**REQUIRED WORK**
Each line from the one containing "(317, 358) = (771, 298): orange" through the last line of the records below is to be repeated as written, with nothing added.

**DATA PROVIDED**
▼▼▼
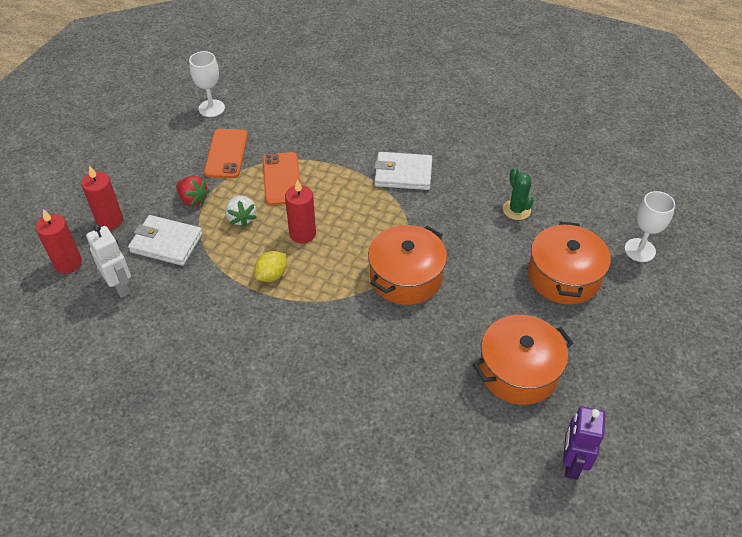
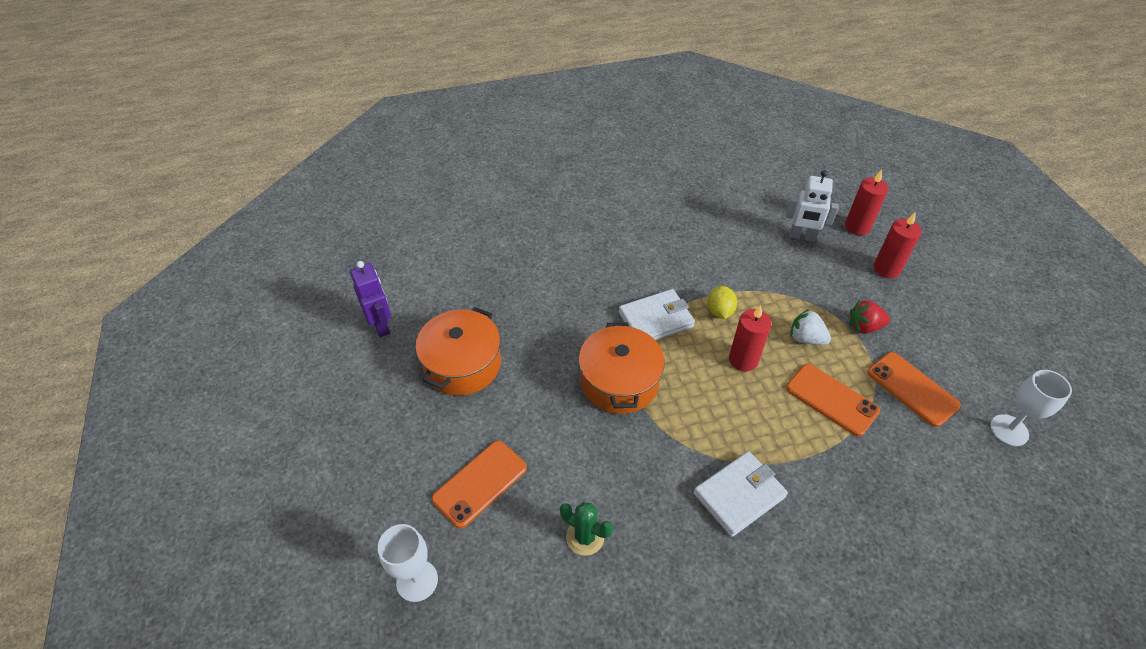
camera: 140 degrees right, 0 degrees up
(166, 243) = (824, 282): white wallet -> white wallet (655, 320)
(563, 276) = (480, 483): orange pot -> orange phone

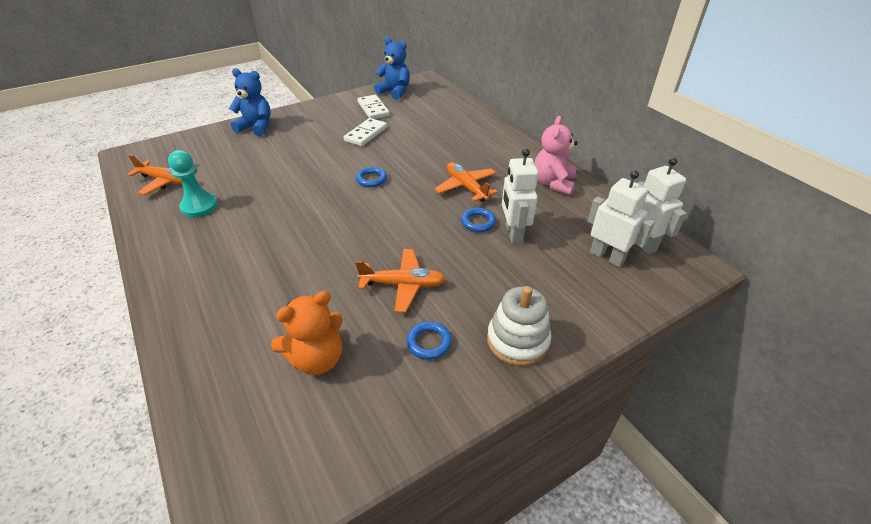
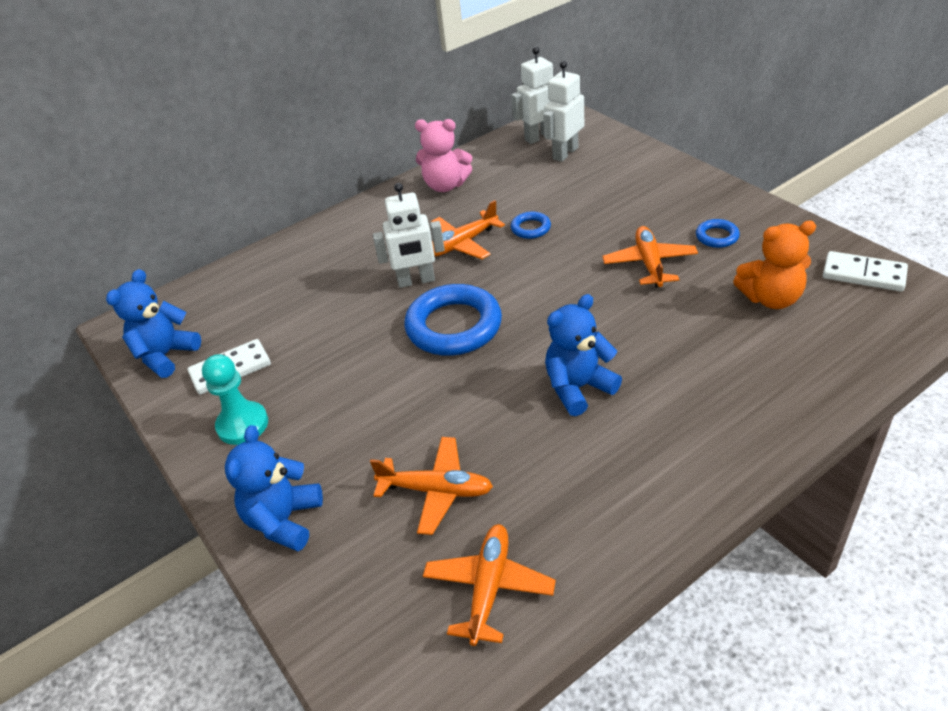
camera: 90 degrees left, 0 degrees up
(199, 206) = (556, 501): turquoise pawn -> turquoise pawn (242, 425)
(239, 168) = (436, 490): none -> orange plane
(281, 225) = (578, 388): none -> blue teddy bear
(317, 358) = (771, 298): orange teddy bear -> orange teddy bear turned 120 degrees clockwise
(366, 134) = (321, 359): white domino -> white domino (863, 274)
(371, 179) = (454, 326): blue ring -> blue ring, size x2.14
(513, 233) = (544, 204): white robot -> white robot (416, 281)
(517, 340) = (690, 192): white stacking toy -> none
▲▲▲
**WRITTEN RESPONSE**
(317, 358) = (771, 298): orange teddy bear -> orange teddy bear turned 120 degrees clockwise
(366, 134) = (321, 359): white domino -> white domino (863, 274)
(371, 179) = (454, 326): blue ring -> blue ring, size x2.14
(513, 233) = (544, 204): white robot -> white robot (416, 281)
(517, 340) = (690, 192): white stacking toy -> none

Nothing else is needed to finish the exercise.